How many lines of the material below contain the string "Rating"? Count them and reply with the number alone.

INFORMATION SHOWN:
• • • •

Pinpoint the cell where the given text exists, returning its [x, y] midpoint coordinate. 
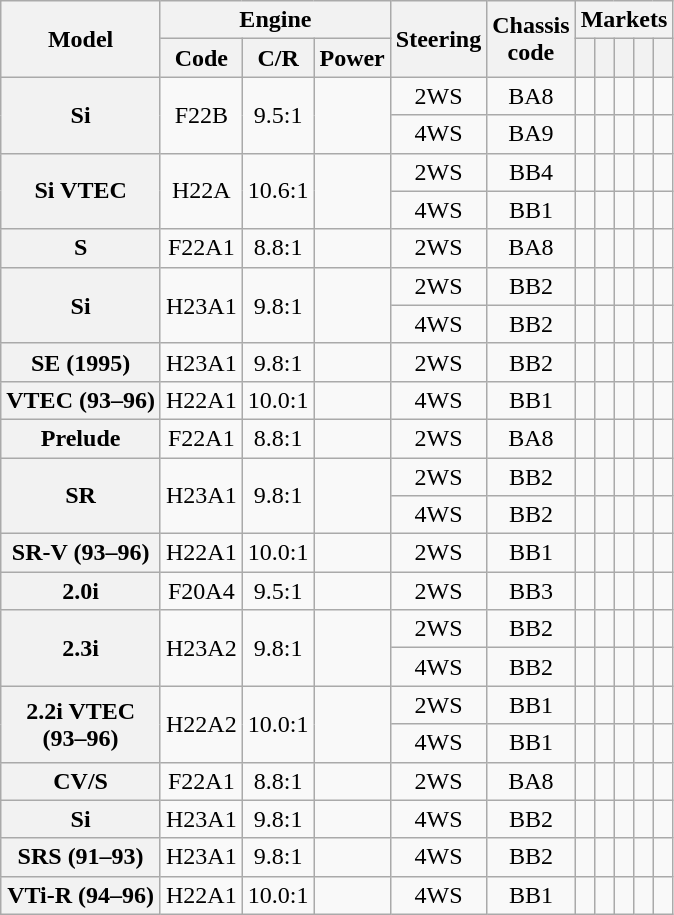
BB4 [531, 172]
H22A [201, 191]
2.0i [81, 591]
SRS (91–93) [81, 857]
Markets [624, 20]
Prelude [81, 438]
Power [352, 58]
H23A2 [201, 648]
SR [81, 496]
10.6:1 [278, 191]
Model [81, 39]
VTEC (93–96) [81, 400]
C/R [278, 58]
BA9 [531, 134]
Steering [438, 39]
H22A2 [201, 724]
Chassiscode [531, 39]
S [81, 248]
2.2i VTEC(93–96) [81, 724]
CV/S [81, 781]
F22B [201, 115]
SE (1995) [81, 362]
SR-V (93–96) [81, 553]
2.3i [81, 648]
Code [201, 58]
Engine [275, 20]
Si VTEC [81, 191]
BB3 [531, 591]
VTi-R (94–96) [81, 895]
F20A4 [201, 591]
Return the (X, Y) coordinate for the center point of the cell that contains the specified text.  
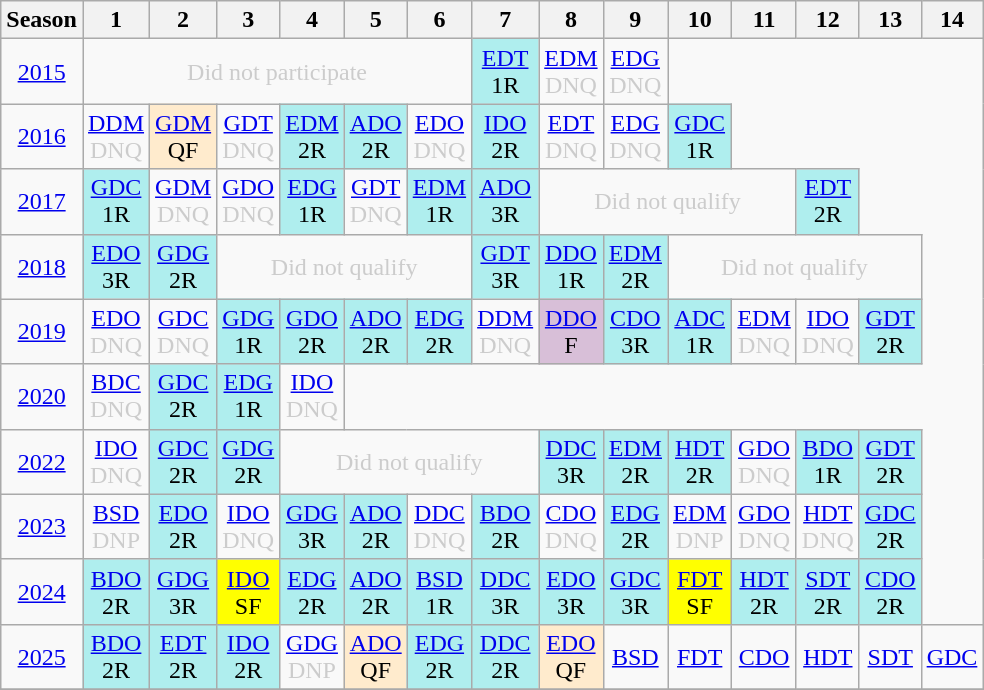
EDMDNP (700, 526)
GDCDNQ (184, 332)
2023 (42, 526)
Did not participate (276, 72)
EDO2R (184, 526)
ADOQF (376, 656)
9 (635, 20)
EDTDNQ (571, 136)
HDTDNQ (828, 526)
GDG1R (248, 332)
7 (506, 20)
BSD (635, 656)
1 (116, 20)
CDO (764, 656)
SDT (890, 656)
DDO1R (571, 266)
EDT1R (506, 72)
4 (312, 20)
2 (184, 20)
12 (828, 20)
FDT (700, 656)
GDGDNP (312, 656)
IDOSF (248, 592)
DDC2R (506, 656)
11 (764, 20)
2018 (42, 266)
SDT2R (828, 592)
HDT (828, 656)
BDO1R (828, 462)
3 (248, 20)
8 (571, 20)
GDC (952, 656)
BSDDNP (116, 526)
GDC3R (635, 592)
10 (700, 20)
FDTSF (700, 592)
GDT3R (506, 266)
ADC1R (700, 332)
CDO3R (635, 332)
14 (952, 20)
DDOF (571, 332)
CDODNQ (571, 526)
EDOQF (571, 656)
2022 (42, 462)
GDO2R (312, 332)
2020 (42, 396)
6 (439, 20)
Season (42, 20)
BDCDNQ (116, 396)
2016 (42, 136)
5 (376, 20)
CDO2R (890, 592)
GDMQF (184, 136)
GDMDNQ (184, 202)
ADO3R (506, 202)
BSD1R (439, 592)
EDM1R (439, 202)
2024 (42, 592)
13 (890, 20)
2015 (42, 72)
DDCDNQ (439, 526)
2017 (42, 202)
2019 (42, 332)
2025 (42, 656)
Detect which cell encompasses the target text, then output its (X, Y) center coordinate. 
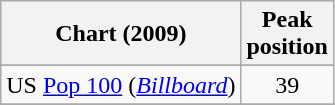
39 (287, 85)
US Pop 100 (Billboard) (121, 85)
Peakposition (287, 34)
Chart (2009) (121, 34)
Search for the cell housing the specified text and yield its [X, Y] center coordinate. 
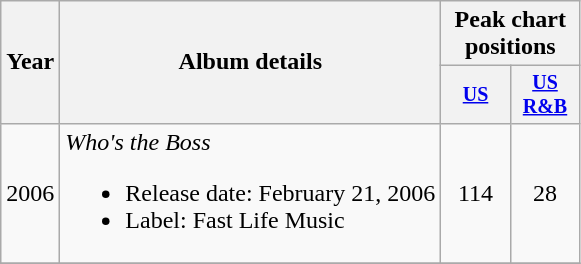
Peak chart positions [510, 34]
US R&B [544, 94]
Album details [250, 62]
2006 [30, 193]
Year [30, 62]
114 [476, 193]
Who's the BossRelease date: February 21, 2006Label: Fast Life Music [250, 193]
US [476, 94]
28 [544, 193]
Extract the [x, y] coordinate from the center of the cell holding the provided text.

• • • •

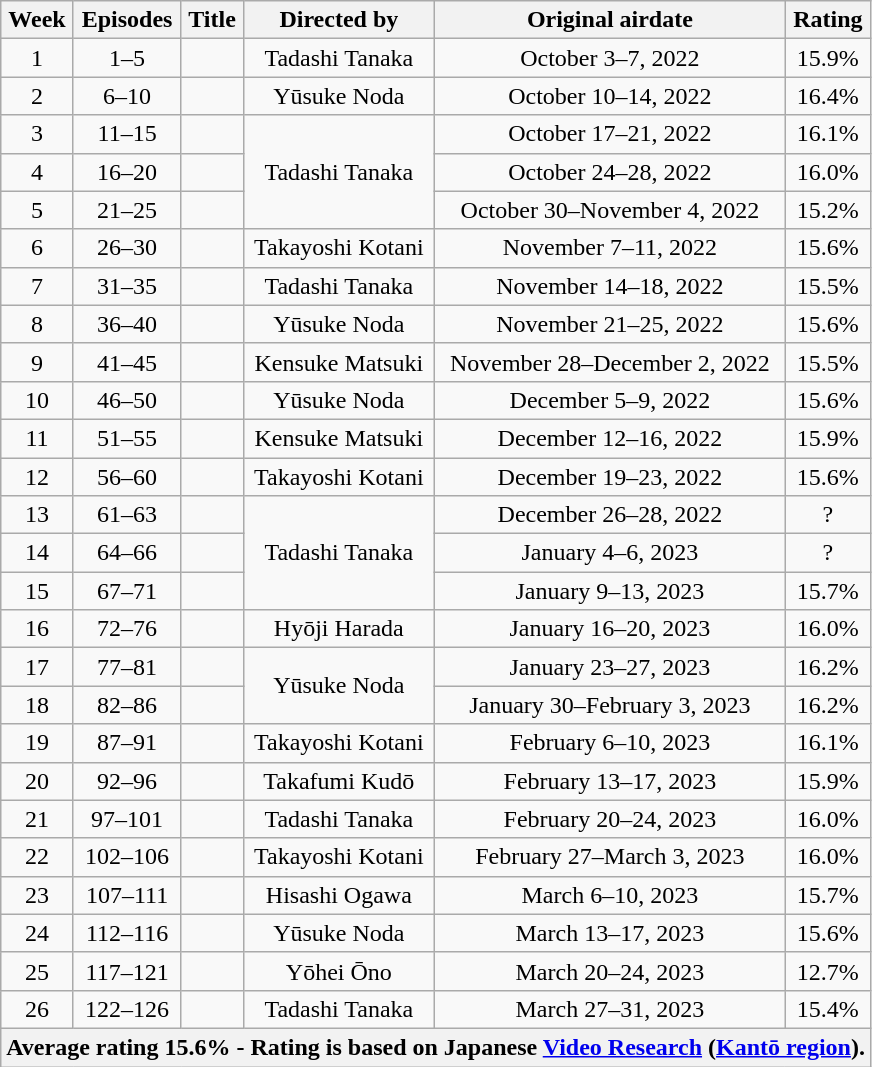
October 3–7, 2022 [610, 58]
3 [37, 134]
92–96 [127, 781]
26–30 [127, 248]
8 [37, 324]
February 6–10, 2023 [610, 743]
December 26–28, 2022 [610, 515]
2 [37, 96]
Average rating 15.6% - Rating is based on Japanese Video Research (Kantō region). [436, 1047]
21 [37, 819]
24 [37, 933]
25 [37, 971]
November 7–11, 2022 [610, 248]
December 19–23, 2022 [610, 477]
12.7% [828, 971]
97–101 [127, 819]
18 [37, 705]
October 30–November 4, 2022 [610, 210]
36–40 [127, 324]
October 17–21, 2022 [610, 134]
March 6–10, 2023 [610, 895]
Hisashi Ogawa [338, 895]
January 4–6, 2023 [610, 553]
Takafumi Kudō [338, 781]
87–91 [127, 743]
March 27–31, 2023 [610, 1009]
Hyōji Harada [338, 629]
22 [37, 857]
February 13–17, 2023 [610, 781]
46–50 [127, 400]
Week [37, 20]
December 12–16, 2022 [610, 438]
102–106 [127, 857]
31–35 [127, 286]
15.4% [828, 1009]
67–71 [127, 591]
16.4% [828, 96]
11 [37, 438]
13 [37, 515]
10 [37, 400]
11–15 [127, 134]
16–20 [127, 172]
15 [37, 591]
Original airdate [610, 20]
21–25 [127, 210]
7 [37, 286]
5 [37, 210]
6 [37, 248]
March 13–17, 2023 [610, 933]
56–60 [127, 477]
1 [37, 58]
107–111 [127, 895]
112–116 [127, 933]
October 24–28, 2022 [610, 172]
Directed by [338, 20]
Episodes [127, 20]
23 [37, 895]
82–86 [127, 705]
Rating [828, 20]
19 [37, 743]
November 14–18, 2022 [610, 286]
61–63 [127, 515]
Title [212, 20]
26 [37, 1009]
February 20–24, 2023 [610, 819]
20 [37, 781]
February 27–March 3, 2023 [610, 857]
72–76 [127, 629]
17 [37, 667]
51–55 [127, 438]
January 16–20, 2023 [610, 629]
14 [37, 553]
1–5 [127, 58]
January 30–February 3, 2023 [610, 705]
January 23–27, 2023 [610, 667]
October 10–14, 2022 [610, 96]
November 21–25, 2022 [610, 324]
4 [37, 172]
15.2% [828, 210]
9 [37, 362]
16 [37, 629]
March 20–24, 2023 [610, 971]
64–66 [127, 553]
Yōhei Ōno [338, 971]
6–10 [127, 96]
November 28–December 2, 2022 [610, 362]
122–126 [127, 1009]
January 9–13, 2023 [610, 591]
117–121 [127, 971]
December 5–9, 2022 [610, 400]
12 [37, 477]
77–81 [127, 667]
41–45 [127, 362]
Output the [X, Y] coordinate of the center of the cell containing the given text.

• • • •

OUTPUT FOR THIS TASK: 2